* Work request
What appears from the line containing "(257, 482) = (314, 602): blue" to the end of the listing below should be copied exactly, with no other lines.

....

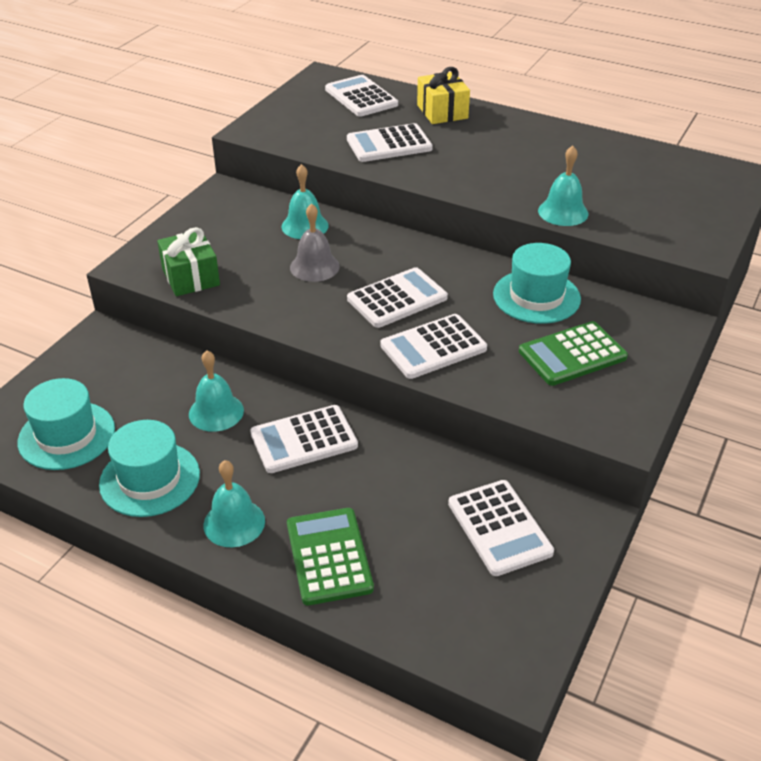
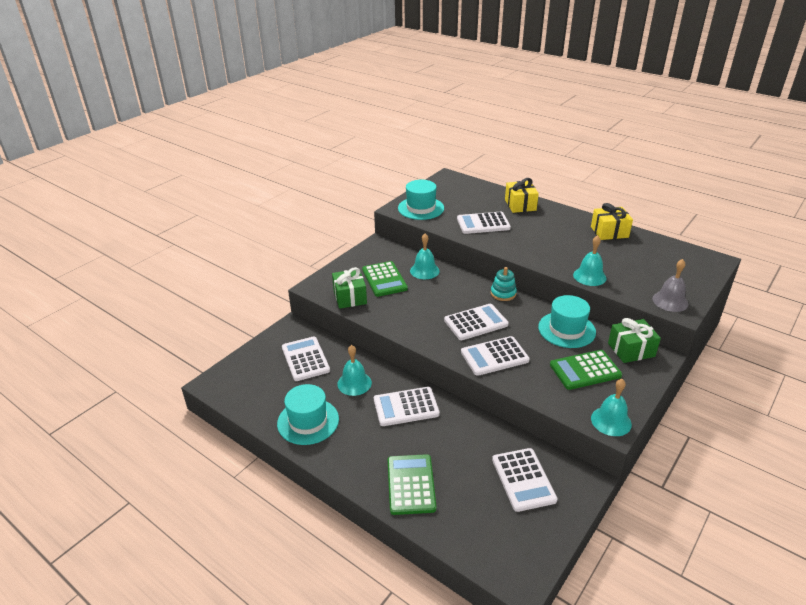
camera: 10 degrees right, 5 degrees down
(67, 435) = (263, 388): turquoise hat -> turquoise hat (421, 208)
(234, 523) = (355, 455): turquoise bell -> turquoise bell (611, 421)
(242, 245) = (384, 279): none -> green calculator
(314, 267) = (427, 297): grey bell -> grey bell (670, 301)
(361, 97) = (470, 192): white calculator -> white calculator (305, 359)
(432, 251) = (503, 293): none -> turquoise stacking toy
(583, 143) = (609, 232): none -> yellow gift
(635, 317) = (631, 350): none -> green gift

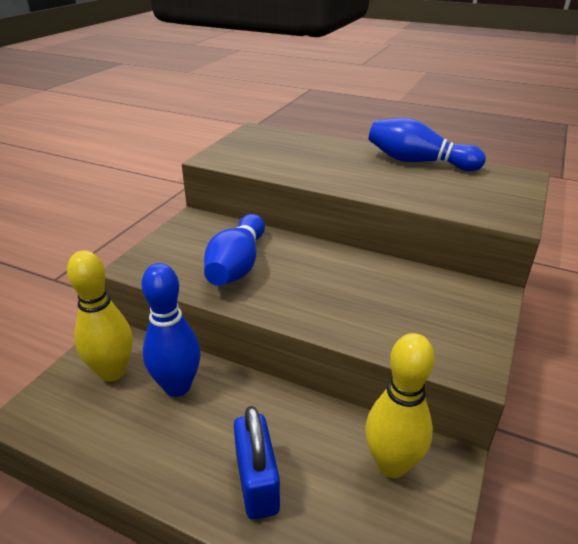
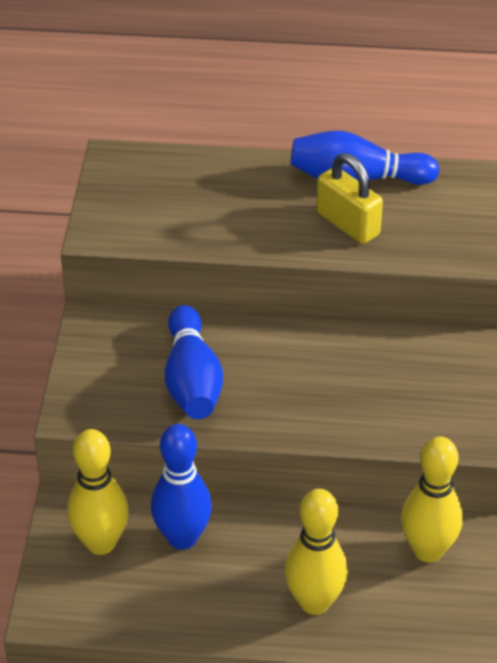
camera: 20 degrees left, 10 degrees up
(257, 482) = (314, 602): blue padlock -> yellow bowling pin
(399, 181) = (348, 224): none -> yellow padlock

....

* Task response
(257, 482) = (314, 602): blue padlock -> yellow bowling pin
(399, 181) = (348, 224): none -> yellow padlock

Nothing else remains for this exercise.